ABOUT THIS TASK:
Apart from the images, output the data below exactly.

RECORDED INFORMATION:

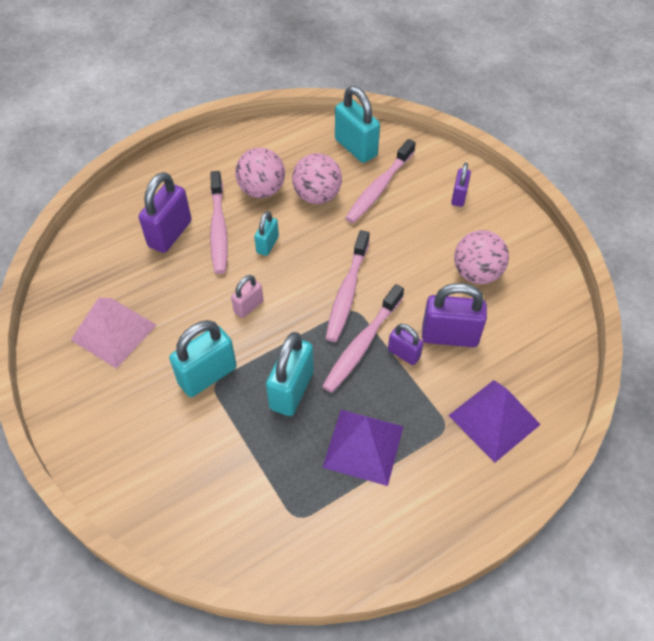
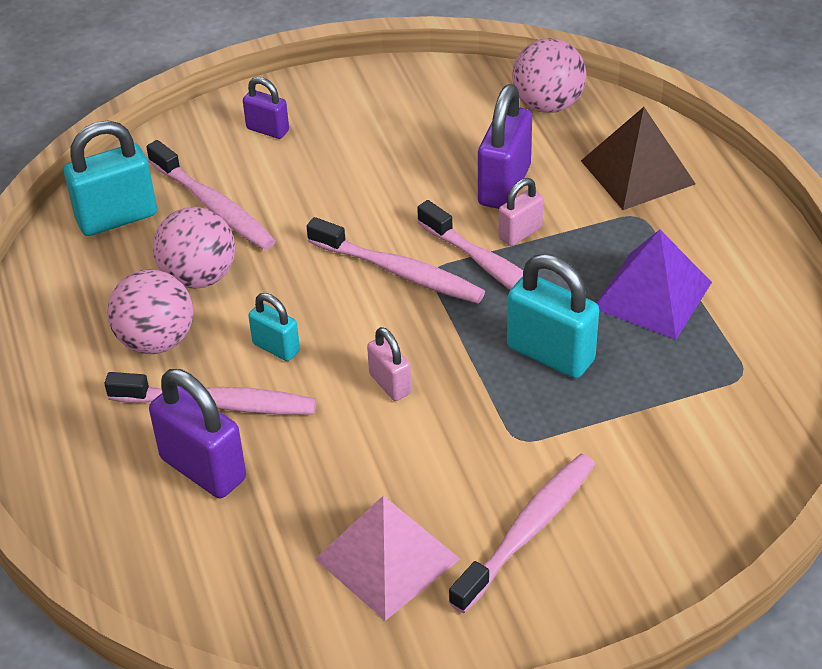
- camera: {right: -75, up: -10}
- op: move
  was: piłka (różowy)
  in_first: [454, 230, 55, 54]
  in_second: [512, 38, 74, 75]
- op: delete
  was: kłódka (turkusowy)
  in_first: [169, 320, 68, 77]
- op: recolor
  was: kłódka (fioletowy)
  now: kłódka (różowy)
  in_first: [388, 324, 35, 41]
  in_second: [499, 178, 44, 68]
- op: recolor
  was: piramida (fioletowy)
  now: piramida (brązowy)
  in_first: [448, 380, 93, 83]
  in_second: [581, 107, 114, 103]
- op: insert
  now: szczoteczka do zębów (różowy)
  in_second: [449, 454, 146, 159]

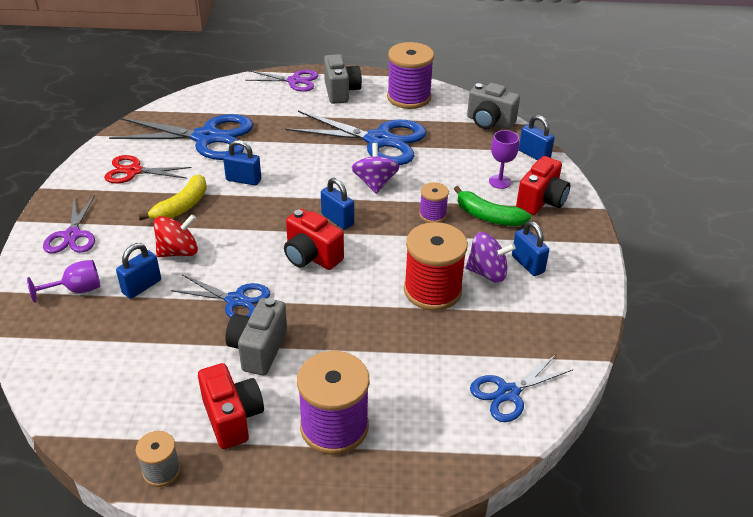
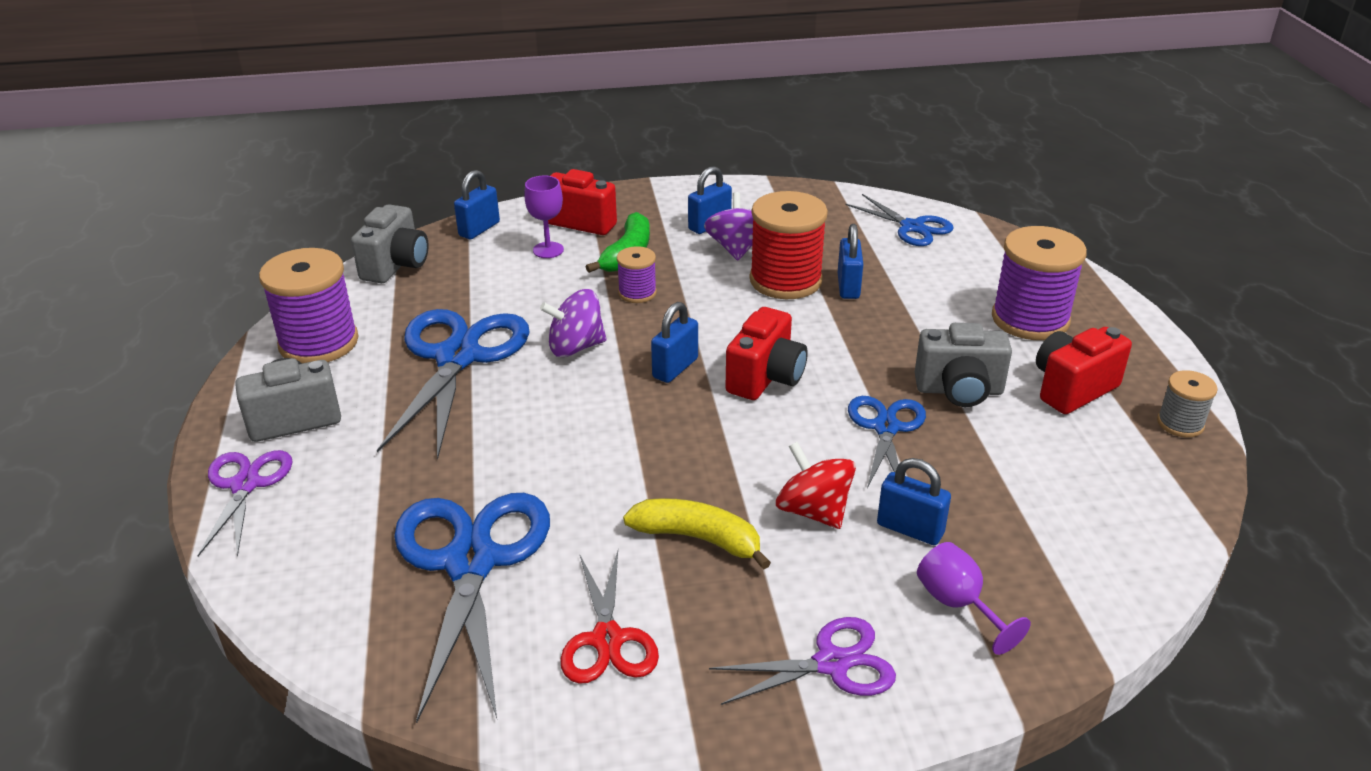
- camera: {right: -100, up: -5}
- op: move
  was: kłódka (niebieski)
  in_first: [223, 140, 38, 46]
  in_second: [838, 224, 25, 75]

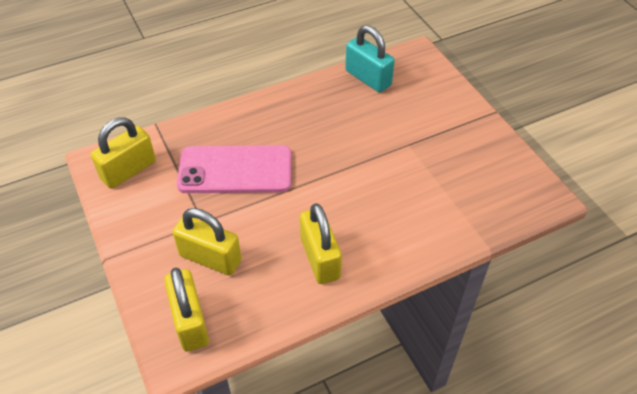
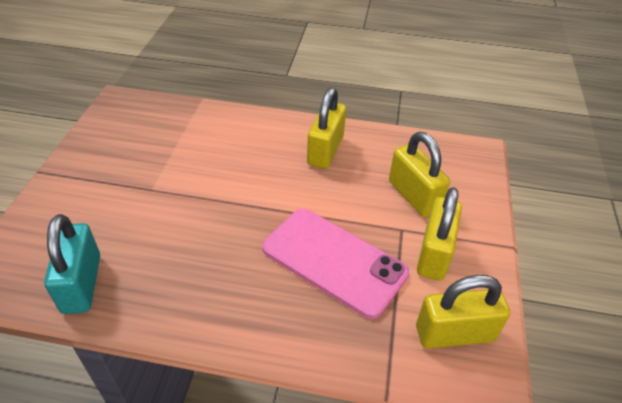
- camera: {right: -145, up: -5}
- op: move
  was: kłódka (żółty)
  in_first: [164, 268, 45, 84]
  in_second: [417, 187, 45, 94]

SOLUTION:
- camera: {right: -75, up: -10}
- op: move
  was: piłka (różowy)
  in_first: [454, 230, 55, 54]
  in_second: [512, 38, 74, 75]
- op: delete
  was: kłódka (turkusowy)
  in_first: [169, 320, 68, 77]
- op: recolor
  was: kłódka (fioletowy)
  now: kłódka (różowy)
  in_first: [388, 324, 35, 41]
  in_second: [499, 178, 44, 68]
- op: recolor
  was: piramida (fioletowy)
  now: piramida (brązowy)
  in_first: [448, 380, 93, 83]
  in_second: [581, 107, 114, 103]
- op: insert
  now: szczoteczka do zębów (różowy)
  in_second: [449, 454, 146, 159]

- camera: {right: -100, up: -5}
- op: move
  was: kłódka (niebieski)
  in_first: [223, 140, 38, 46]
  in_second: [838, 224, 25, 75]

- camera: {right: -145, up: -5}
- op: move
  was: kłódka (żółty)
  in_first: [164, 268, 45, 84]
  in_second: [417, 187, 45, 94]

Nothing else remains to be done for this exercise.